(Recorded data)

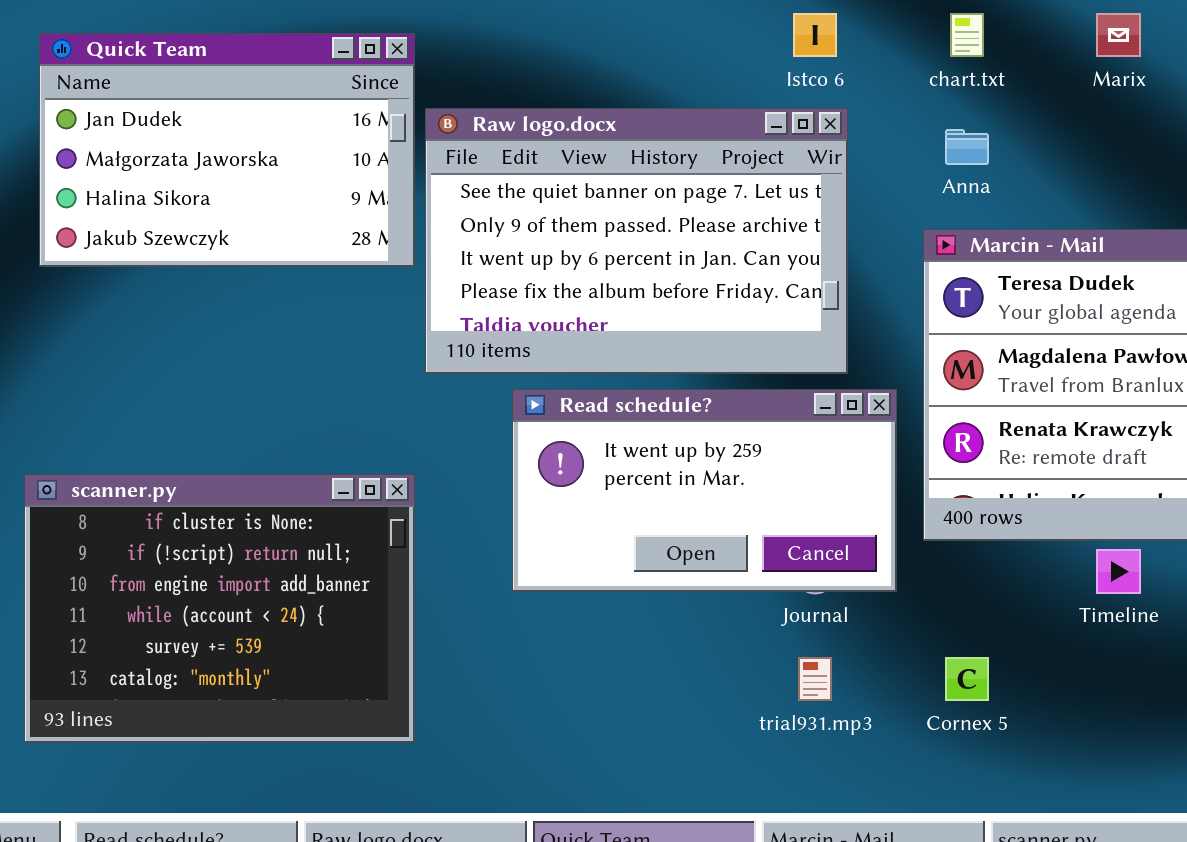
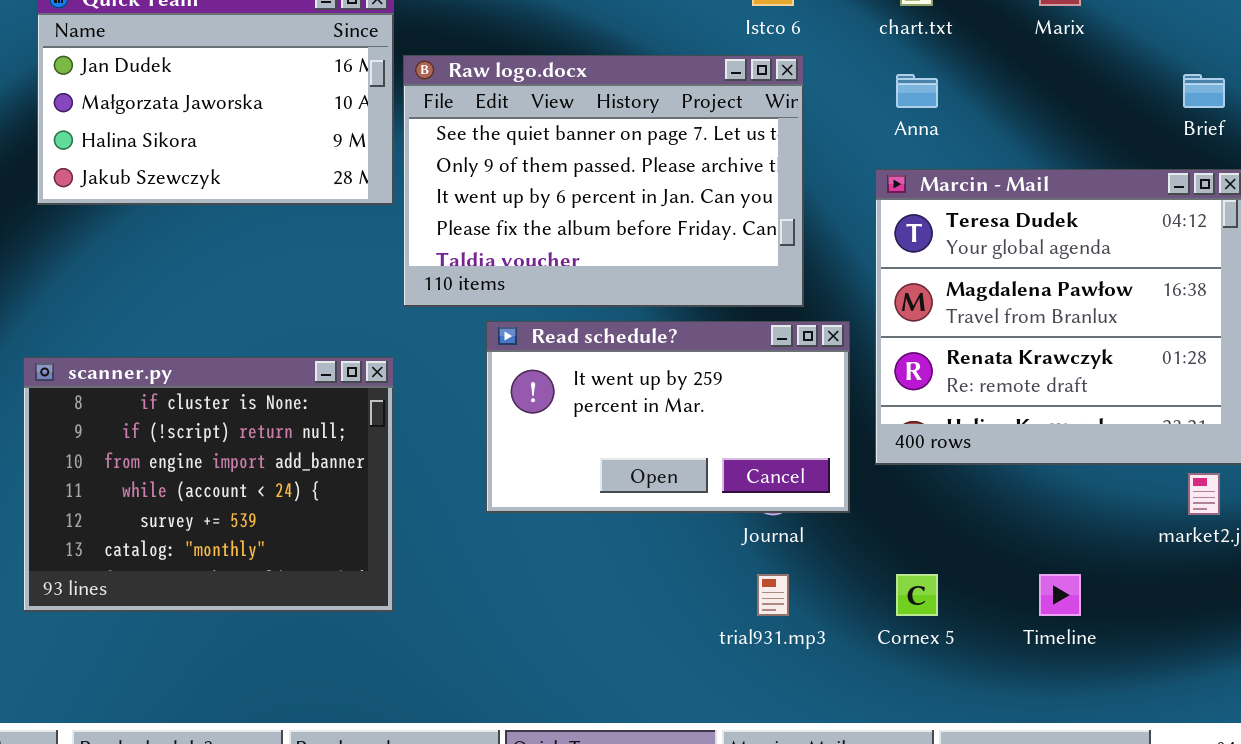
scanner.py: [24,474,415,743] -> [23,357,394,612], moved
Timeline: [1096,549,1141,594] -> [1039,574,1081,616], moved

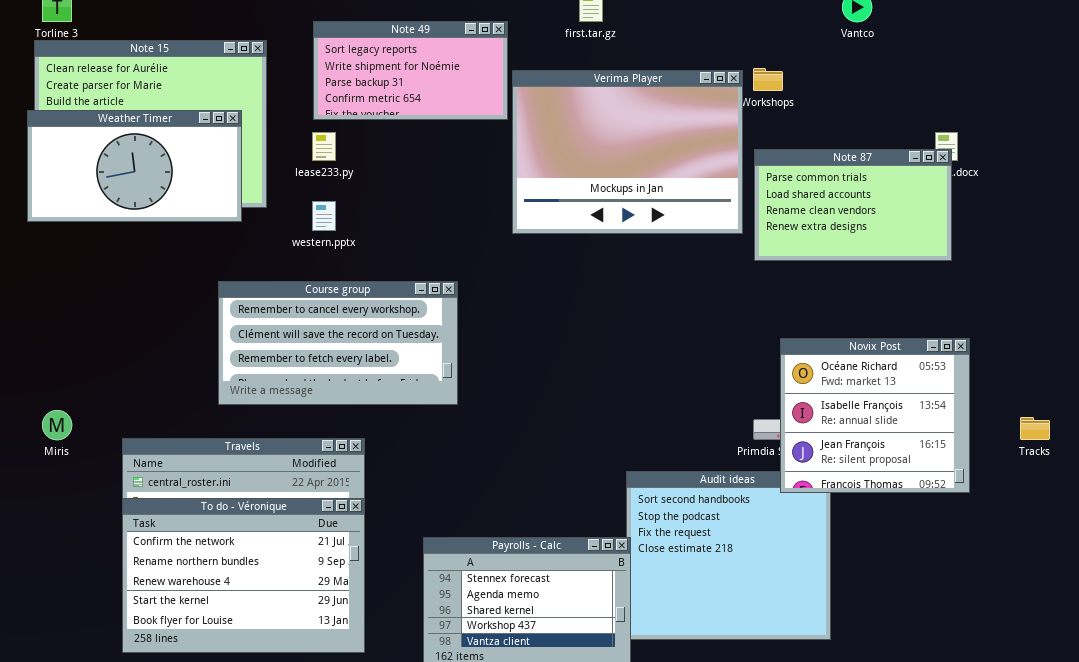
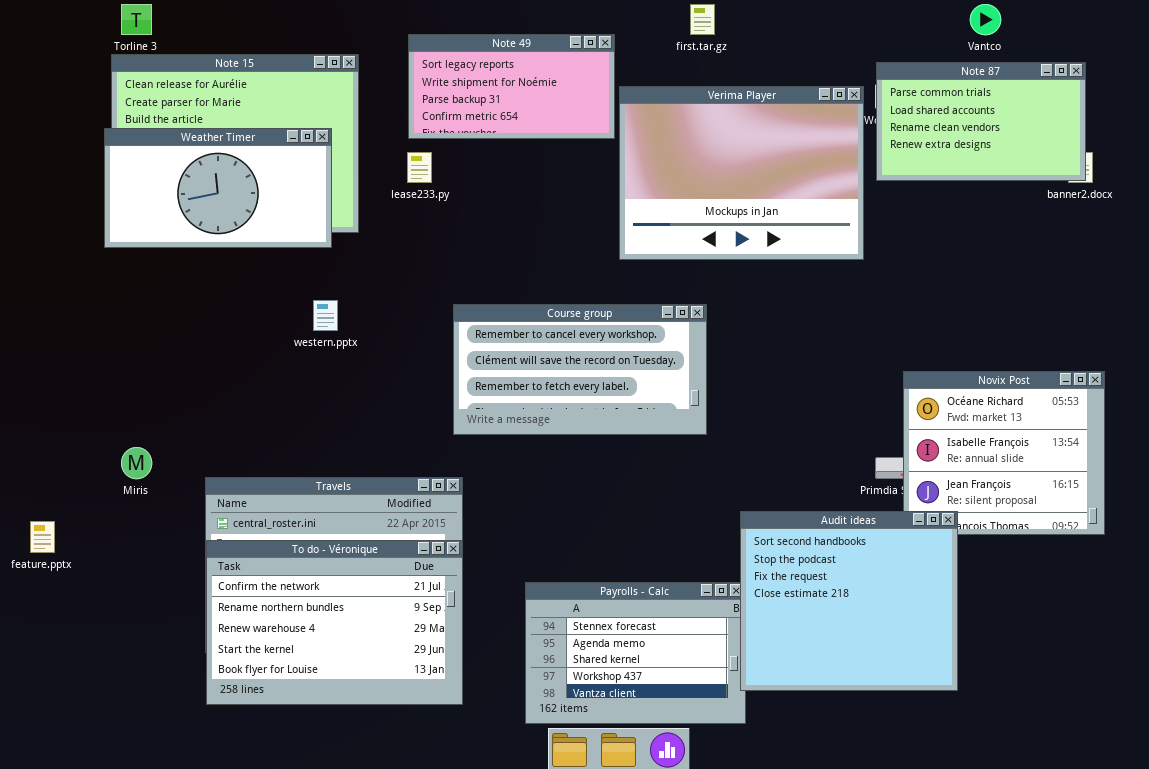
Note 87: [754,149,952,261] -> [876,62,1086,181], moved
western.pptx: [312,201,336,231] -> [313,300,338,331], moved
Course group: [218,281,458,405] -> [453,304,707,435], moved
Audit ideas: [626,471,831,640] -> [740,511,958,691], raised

What to do
Take the entries shown above and quote them verbatim, passing over the pictures.

Answer for the task
scanner.py: [24,474,415,743] -> [23,357,394,612], moved
Timeline: [1096,549,1141,594] -> [1039,574,1081,616], moved

Note 87: [754,149,952,261] -> [876,62,1086,181], moved
western.pptx: [312,201,336,231] -> [313,300,338,331], moved
Course group: [218,281,458,405] -> [453,304,707,435], moved
Audit ideas: [626,471,831,640] -> [740,511,958,691], raised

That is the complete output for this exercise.